→ **What to do**
Without changing anything, transcribe all of the entries.

→ **Data to use**
▼

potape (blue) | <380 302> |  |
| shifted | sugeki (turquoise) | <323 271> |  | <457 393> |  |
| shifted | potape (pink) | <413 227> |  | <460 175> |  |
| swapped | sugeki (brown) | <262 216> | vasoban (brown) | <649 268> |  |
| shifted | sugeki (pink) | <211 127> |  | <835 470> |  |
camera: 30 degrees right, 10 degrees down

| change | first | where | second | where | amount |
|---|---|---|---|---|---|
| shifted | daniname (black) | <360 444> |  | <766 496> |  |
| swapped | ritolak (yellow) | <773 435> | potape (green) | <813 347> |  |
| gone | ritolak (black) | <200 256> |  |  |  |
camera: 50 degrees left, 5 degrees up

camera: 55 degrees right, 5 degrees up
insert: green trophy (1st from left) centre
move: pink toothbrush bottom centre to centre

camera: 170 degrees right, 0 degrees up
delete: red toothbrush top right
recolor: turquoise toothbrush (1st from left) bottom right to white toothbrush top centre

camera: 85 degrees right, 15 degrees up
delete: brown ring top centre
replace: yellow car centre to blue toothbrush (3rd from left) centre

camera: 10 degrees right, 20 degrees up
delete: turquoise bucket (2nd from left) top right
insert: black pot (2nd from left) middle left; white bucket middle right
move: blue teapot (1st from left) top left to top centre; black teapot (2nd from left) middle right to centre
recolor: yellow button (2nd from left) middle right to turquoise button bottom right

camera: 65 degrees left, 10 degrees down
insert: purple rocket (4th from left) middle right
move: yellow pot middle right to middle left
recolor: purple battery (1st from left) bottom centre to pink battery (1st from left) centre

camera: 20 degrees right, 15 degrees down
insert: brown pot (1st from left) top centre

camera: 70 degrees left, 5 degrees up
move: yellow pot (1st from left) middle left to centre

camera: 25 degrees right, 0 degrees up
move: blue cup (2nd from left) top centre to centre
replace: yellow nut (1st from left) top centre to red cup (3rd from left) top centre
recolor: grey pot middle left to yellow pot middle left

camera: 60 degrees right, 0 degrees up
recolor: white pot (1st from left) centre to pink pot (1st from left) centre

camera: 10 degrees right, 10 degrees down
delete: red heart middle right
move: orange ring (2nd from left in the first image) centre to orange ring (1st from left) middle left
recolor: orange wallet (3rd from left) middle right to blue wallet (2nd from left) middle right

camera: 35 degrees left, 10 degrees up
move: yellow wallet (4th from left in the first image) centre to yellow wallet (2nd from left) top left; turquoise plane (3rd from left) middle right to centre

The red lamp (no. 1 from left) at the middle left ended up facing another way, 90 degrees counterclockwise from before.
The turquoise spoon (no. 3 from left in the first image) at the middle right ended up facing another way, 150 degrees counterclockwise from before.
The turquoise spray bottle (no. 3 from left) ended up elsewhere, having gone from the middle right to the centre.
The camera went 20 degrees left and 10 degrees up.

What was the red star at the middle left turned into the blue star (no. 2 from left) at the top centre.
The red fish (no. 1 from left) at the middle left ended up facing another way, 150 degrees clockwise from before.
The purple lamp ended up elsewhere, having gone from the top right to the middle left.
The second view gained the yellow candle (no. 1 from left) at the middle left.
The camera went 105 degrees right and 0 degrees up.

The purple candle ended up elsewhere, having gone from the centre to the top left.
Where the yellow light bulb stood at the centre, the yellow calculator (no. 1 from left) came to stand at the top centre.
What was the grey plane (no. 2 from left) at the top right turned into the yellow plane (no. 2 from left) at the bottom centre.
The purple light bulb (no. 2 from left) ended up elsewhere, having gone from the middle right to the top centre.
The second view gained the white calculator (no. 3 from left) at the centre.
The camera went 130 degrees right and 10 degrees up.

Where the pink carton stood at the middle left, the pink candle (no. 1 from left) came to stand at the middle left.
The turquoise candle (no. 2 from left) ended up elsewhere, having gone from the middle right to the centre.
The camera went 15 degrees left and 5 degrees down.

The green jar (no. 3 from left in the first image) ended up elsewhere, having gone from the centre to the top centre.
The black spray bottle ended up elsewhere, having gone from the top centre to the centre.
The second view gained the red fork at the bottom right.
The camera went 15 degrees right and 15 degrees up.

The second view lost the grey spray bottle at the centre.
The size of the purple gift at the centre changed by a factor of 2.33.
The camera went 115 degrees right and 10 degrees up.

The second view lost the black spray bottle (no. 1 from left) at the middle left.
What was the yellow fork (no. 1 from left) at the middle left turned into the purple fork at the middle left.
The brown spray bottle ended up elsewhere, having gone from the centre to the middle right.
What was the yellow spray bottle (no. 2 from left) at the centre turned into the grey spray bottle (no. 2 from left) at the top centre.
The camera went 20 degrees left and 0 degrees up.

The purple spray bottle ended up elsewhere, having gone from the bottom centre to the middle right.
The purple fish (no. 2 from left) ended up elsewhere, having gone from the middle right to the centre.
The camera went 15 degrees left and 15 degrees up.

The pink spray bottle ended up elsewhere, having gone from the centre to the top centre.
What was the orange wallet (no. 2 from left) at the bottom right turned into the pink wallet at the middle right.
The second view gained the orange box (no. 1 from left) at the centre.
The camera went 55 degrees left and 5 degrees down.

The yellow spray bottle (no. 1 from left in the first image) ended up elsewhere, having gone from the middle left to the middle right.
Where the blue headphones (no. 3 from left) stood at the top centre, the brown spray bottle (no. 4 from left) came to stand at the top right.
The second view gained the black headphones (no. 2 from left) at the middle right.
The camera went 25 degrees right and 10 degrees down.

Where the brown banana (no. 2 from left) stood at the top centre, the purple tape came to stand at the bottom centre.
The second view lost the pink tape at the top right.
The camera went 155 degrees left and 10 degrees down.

▲

→ **The completed task**
potape (blue) | <380 302> |  |
| shifted | sugeki (turquoise) | <323 271> |  | <457 393> |  |
| shifted | potape (pink) | <413 227> |  | <460 175> |  |
| swapped | sugeki (brown) | <262 216> | vasoban (brown) | <649 268> |  |
| shifted | sugeki (pink) | <211 127> |  | <835 470> |  |
camera: 30 degrees right, 10 degrees down

| change | first | where | second | where | amount |
|---|---|---|---|---|---|
| shifted | daniname (black) | <360 444> |  | <766 496> |  |
| swapped | ritolak (yellow) | <773 435> | potape (green) | <813 347> |  |
| gone | ritolak (black) | <200 256> |  |  |  |
camera: 50 degrees left, 5 degrees up

camera: 55 degrees right, 5 degrees up
insert: green trophy (1st from left) centre
move: pink toothbrush bottom centre to centre

camera: 170 degrees right, 0 degrees up
delete: red toothbrush top right
recolor: turquoise toothbrush (1st from left) bottom right to white toothbrush top centre

camera: 85 degrees right, 15 degrees up
delete: brown ring top centre
replace: yellow car centre to blue toothbrush (3rd from left) centre

camera: 10 degrees right, 20 degrees up
delete: turquoise bucket (2nd from left) top right
insert: black pot (2nd from left) middle left; white bucket middle right
move: blue teapot (1st from left) top left to top centre; black teapot (2nd from left) middle right to centre
recolor: yellow button (2nd from left) middle right to turquoise button bottom right

camera: 65 degrees left, 10 degrees down
insert: purple rocket (4th from left) middle right
move: yellow pot middle right to middle left
recolor: purple battery (1st from left) bottom centre to pink battery (1st from left) centre

camera: 20 degrees right, 15 degrees down
insert: brown pot (1st from left) top centre

camera: 70 degrees left, 5 degrees up
move: yellow pot (1st from left) middle left to centre

camera: 25 degrees right, 0 degrees up
move: blue cup (2nd from left) top centre to centre
replace: yellow nut (1st from left) top centre to red cup (3rd from left) top centre
recolor: grey pot middle left to yellow pot middle left

camera: 60 degrees right, 0 degrees up
recolor: white pot (1st from left) centre to pink pot (1st from left) centre

camera: 10 degrees right, 10 degrees down
delete: red heart middle right
move: orange ring (2nd from left in the first image) centre to orange ring (1st from left) middle left
recolor: orange wallet (3rd from left) middle right to blue wallet (2nd from left) middle right

camera: 35 degrees left, 10 degrees up
move: yellow wallet (4th from left in the first image) centre to yellow wallet (2nd from left) top left; turquoise plane (3rd from left) middle right to centre

The red lamp (no. 1 from left) at the middle left ended up facing another way, 90 degrees counterclockwise from before.
The turquoise spoon (no. 3 from left in the first image) at the middle right ended up facing another way, 150 degrees counterclockwise from before.
The turquoise spray bottle (no. 3 from left) ended up elsewhere, having gone from the middle right to the centre.
The camera went 20 degrees left and 10 degrees up.

What was the red star at the middle left turned into the blue star (no. 2 from left) at the top centre.
The red fish (no. 1 from left) at the middle left ended up facing another way, 150 degrees clockwise from before.
The purple lamp ended up elsewhere, having gone from the top right to the middle left.
The second view gained the yellow candle (no. 1 from left) at the middle left.
The camera went 105 degrees right and 0 degrees up.

The purple candle ended up elsewhere, having gone from the centre to the top left.
Where the yellow light bulb stood at the centre, the yellow calculator (no. 1 from left) came to stand at the top centre.
What was the grey plane (no. 2 from left) at the top right turned into the yellow plane (no. 2 from left) at the bottom centre.
The purple light bulb (no. 2 from left) ended up elsewhere, having gone from the middle right to the top centre.
The second view gained the white calculator (no. 3 from left) at the centre.
The camera went 130 degrees right and 10 degrees up.

Where the pink carton stood at the middle left, the pink candle (no. 1 from left) came to stand at the middle left.
The turquoise candle (no. 2 from left) ended up elsewhere, having gone from the middle right to the centre.
The camera went 15 degrees left and 5 degrees down.

The green jar (no. 3 from left in the first image) ended up elsewhere, having gone from the centre to the top centre.
The black spray bottle ended up elsewhere, having gone from the top centre to the centre.
The second view gained the red fork at the bottom right.
The camera went 15 degrees right and 15 degrees up.

The second view lost the grey spray bottle at the centre.
The size of the purple gift at the centre changed by a factor of 2.33.
The camera went 115 degrees right and 10 degrees up.

The second view lost the black spray bottle (no. 1 from left) at the middle left.
What was the yellow fork (no. 1 from left) at the middle left turned into the purple fork at the middle left.
The brown spray bottle ended up elsewhere, having gone from the centre to the middle right.
What was the yellow spray bottle (no. 2 from left) at the centre turned into the grey spray bottle (no. 2 from left) at the top centre.
The camera went 20 degrees left and 0 degrees up.

The purple spray bottle ended up elsewhere, having gone from the bottom centre to the middle right.
The purple fish (no. 2 from left) ended up elsewhere, having gone from the middle right to the centre.
The camera went 15 degrees left and 15 degrees up.

The pink spray bottle ended up elsewhere, having gone from the centre to the top centre.
What was the orange wallet (no. 2 from left) at the bottom right turned into the pink wallet at the middle right.
The second view gained the orange box (no. 1 from left) at the centre.
The camera went 55 degrees left and 5 degrees down.

The yellow spray bottle (no. 1 from left in the first image) ended up elsewhere, having gone from the middle left to the middle right.
Where the blue headphones (no. 3 from left) stood at the top centre, the brown spray bottle (no. 4 from left) came to stand at the top right.
The second view gained the black headphones (no. 2 from left) at the middle right.
The camera went 25 degrees right and 10 degrees down.

Where the brown banana (no. 2 from left) stood at the top centre, the purple tape came to stand at the bottom centre.
The second view lost the pink tape at the top right.
The camera went 155 degrees left and 10 degrees down.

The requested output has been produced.